Problem details:
From the entries, filter out every line that lacks "grey" and copy the rest.

Object change descriptions
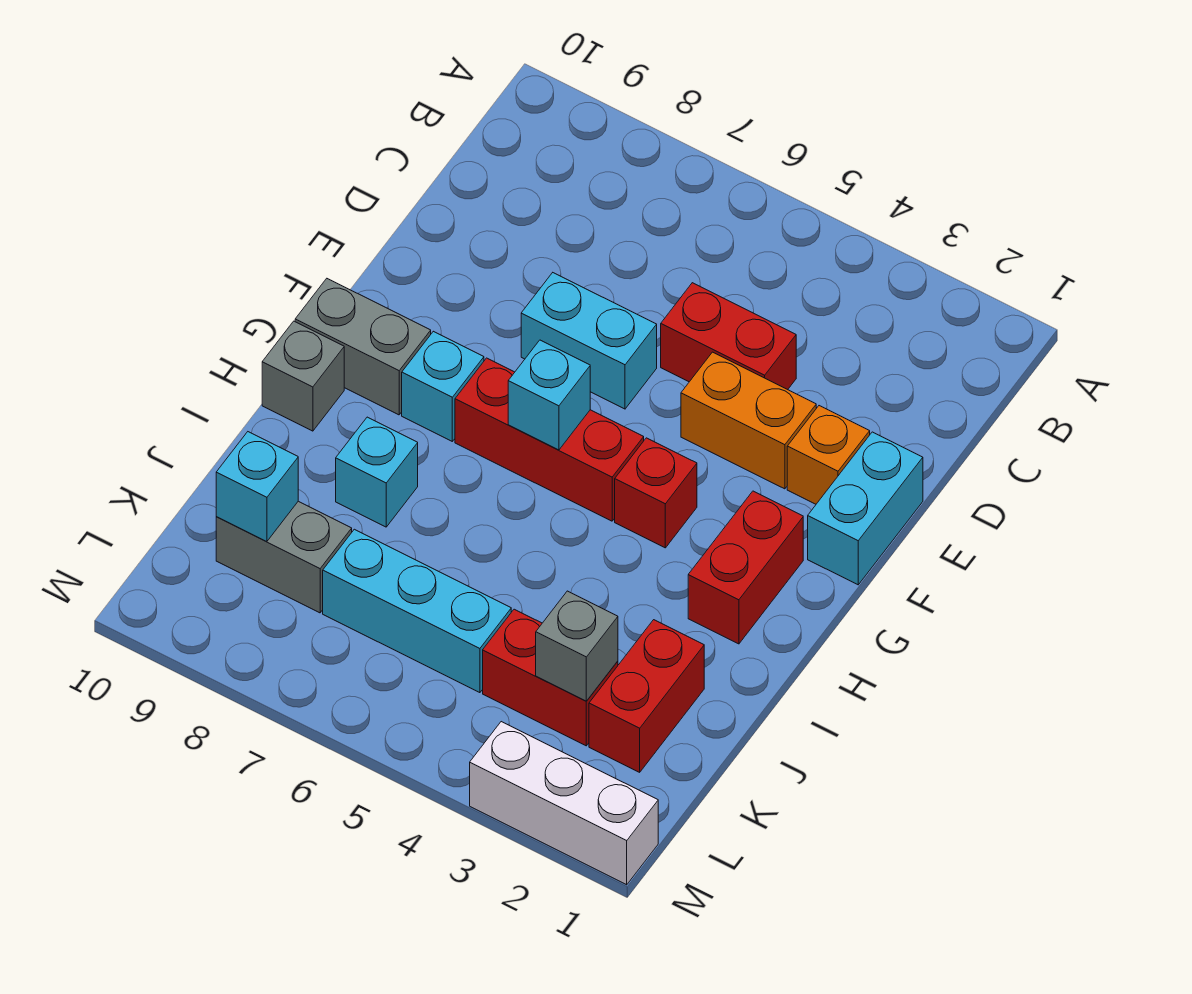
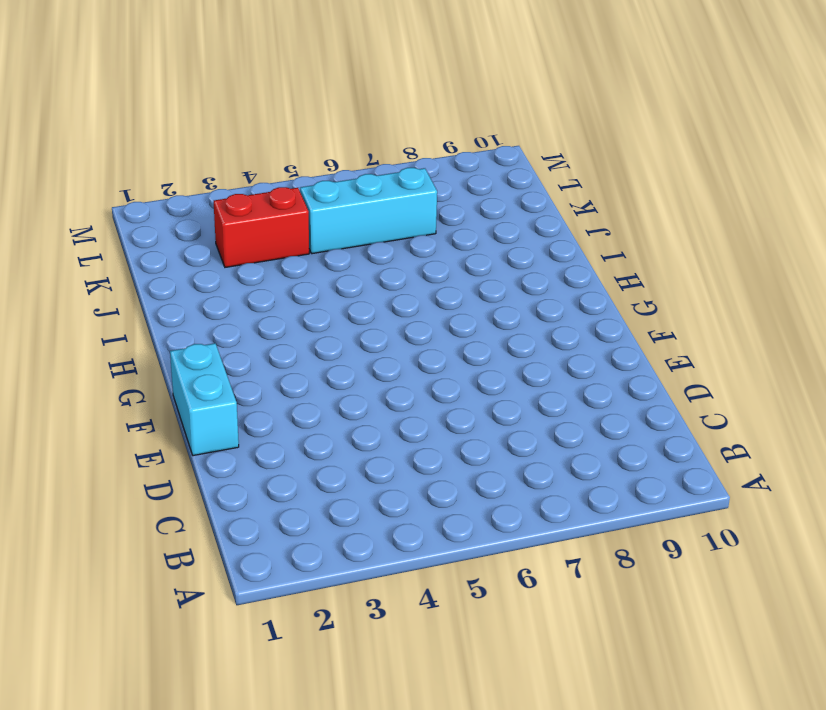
none -> red brick D4:D5 level 1
none -> orange brick E2 level 1
none -> orange brick E3:E4 level 1

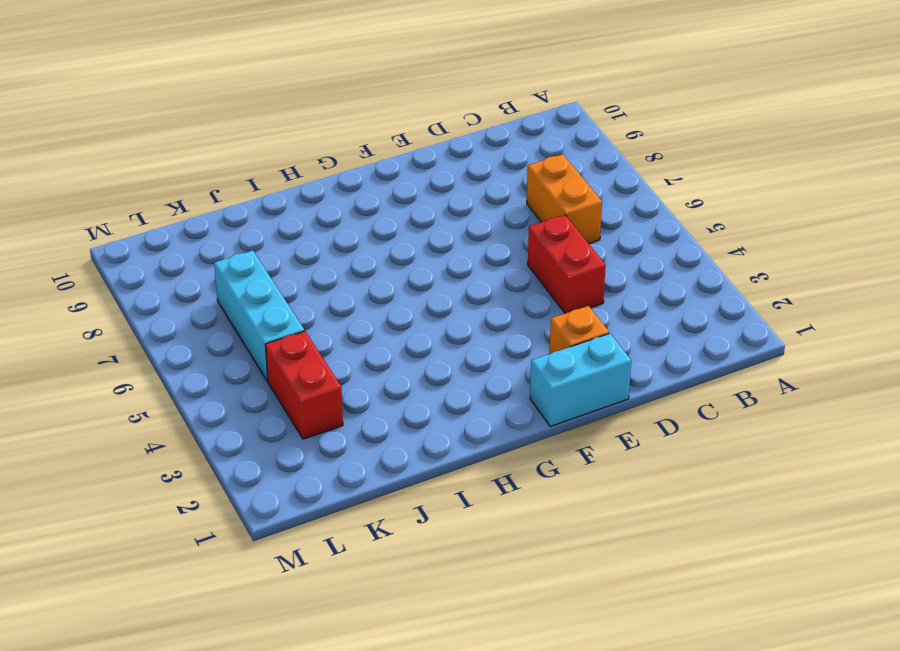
orange brick C6:C7 level 1 -> orange brick E3:E4 level 1
none -> cyan brick E6:E7 level 1
none -> red brick G2:H2 level 1
none -> red brick G4 level 1

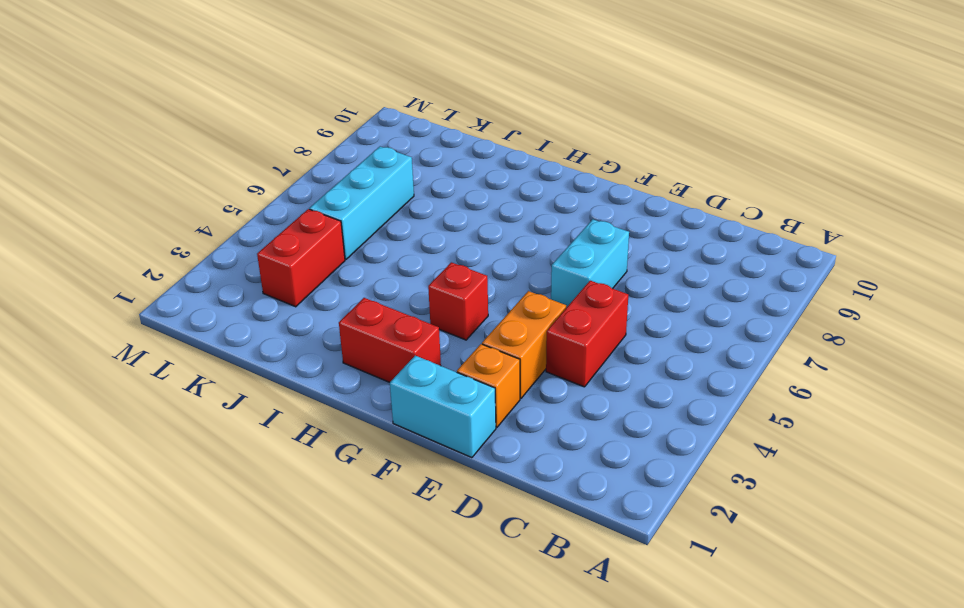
none -> red brick G5:G7 level 1
none -> cyan brick G8 level 1
none -> grey brick G9:G10 level 1

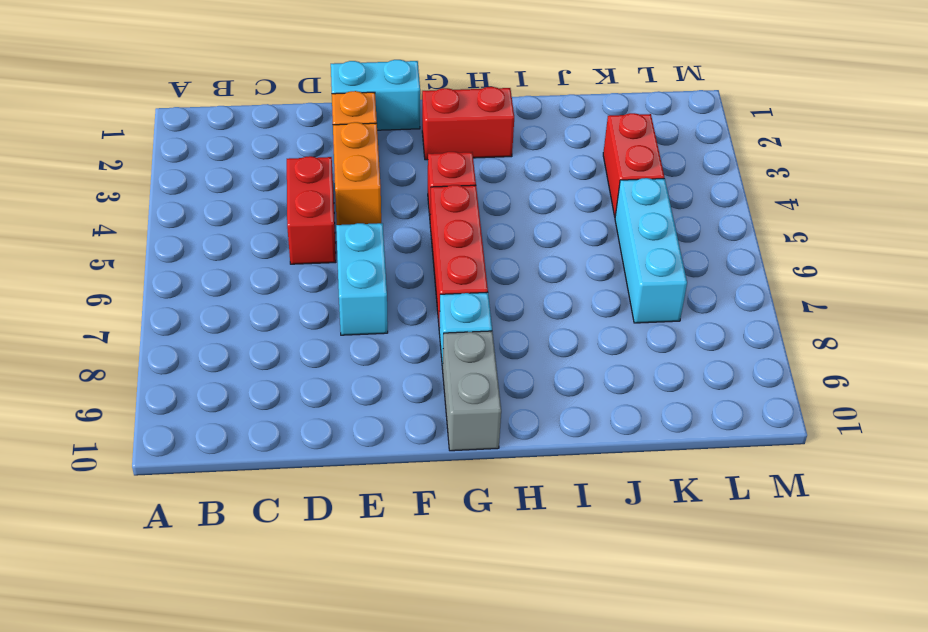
none -> grey brick H10 level 1
none -> cyan brick I8 level 1
none -> red brick J2:K2 level 1

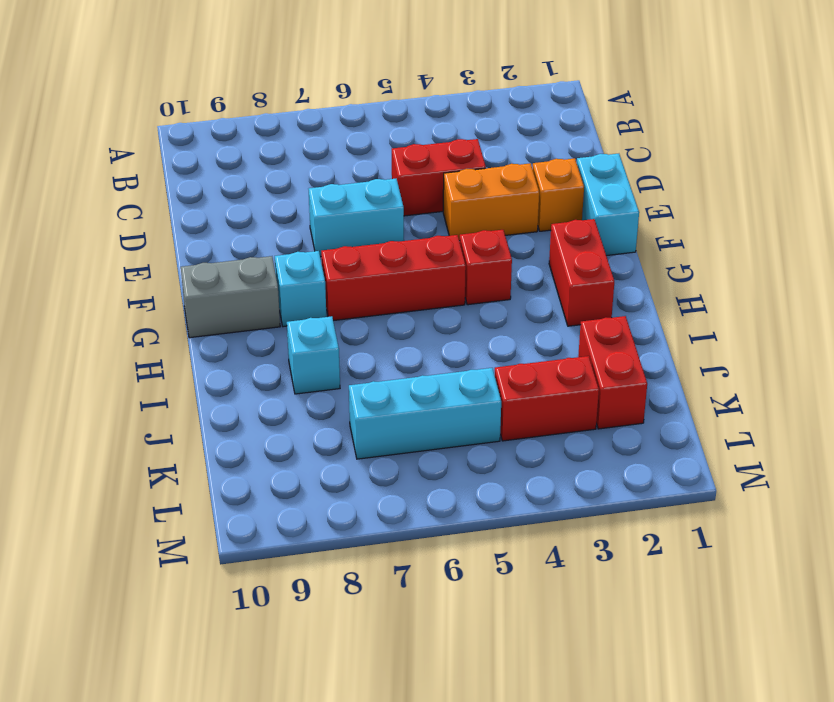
none -> grey brick H10 level 1
none -> grey brick K8:K9 level 1
none -> white brick M1:M3 level 1

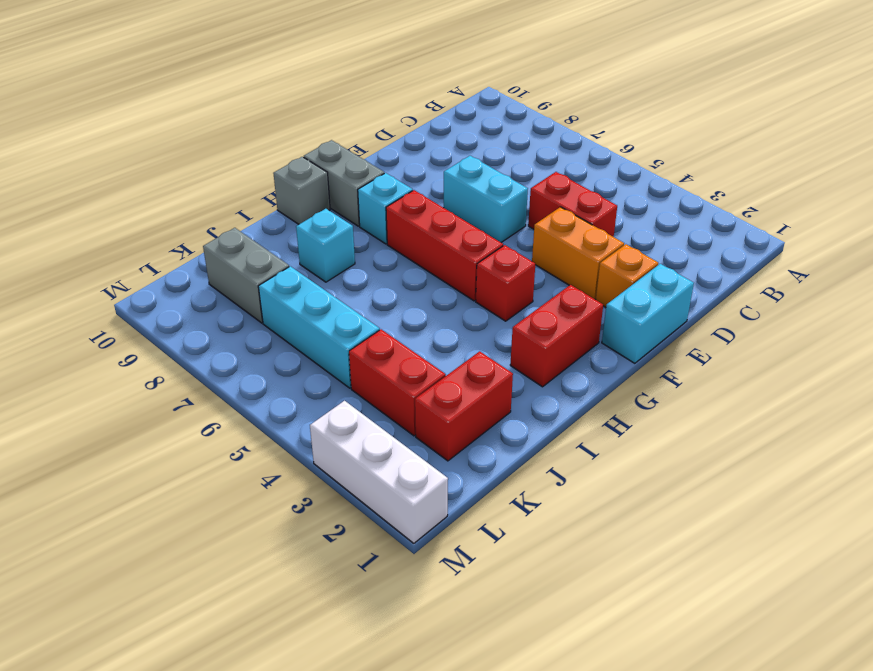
none -> cyan brick G6 level 2
none -> grey brick K3 level 2
none -> cyan brick K9 level 2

Your response:
none -> grey brick G9:G10 level 1
none -> grey brick H10 level 1
none -> grey brick H10 level 1
none -> grey brick K8:K9 level 1
none -> grey brick K3 level 2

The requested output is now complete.